- Task brief -
Every entry below should be reproduced exactly, with all pictures left out.

Collected data
╔══

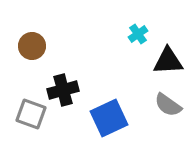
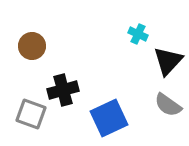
cyan cross: rotated 30 degrees counterclockwise
black triangle: rotated 44 degrees counterclockwise
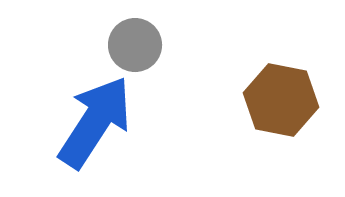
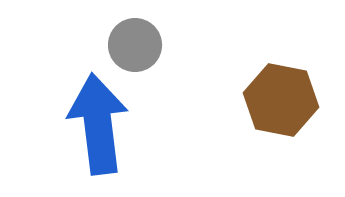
blue arrow: moved 3 px right, 2 px down; rotated 40 degrees counterclockwise
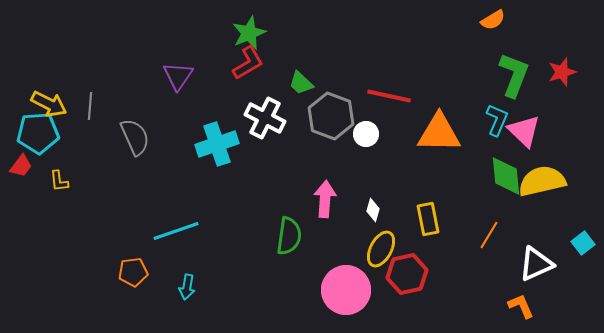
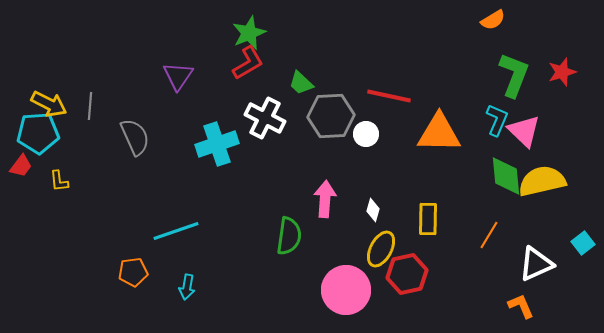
gray hexagon: rotated 24 degrees counterclockwise
yellow rectangle: rotated 12 degrees clockwise
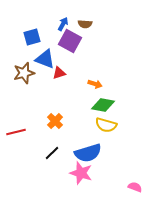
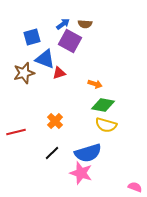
blue arrow: rotated 24 degrees clockwise
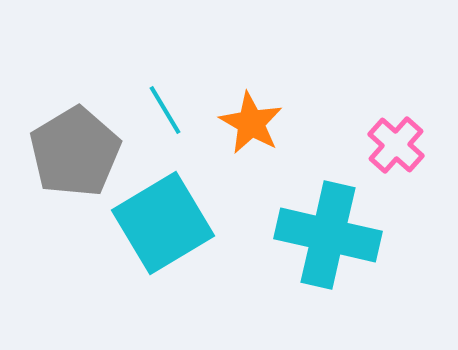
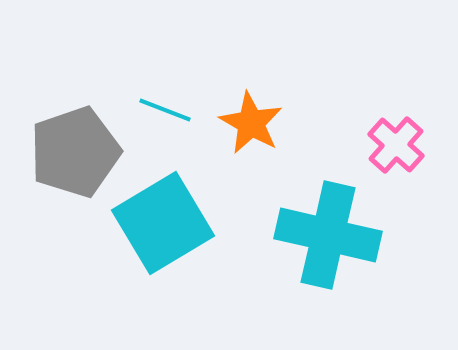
cyan line: rotated 38 degrees counterclockwise
gray pentagon: rotated 12 degrees clockwise
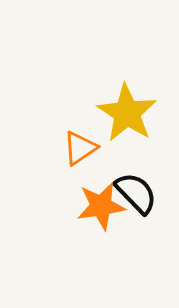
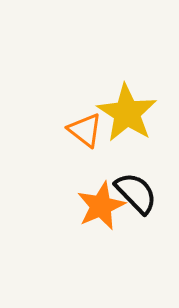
orange triangle: moved 5 px right, 18 px up; rotated 48 degrees counterclockwise
orange star: rotated 15 degrees counterclockwise
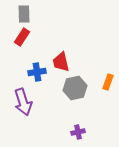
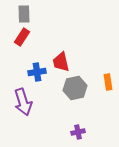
orange rectangle: rotated 28 degrees counterclockwise
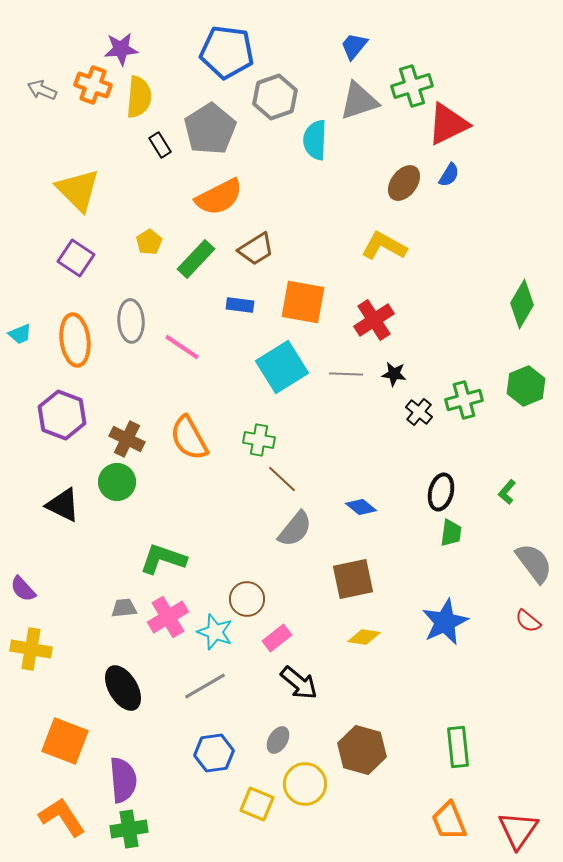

╚══

- Answer for this exercise -
cyan cross: rotated 30 degrees counterclockwise
black triangle: rotated 44 degrees counterclockwise
blue arrow: moved 3 px right, 2 px down; rotated 40 degrees counterclockwise
gray hexagon: rotated 24 degrees counterclockwise
yellow rectangle: rotated 12 degrees clockwise
blue arrow: rotated 24 degrees clockwise
cyan line: rotated 38 degrees counterclockwise
gray pentagon: rotated 12 degrees clockwise
orange triangle: moved 5 px right, 18 px up; rotated 48 degrees counterclockwise
orange star: rotated 15 degrees counterclockwise
orange rectangle: rotated 28 degrees counterclockwise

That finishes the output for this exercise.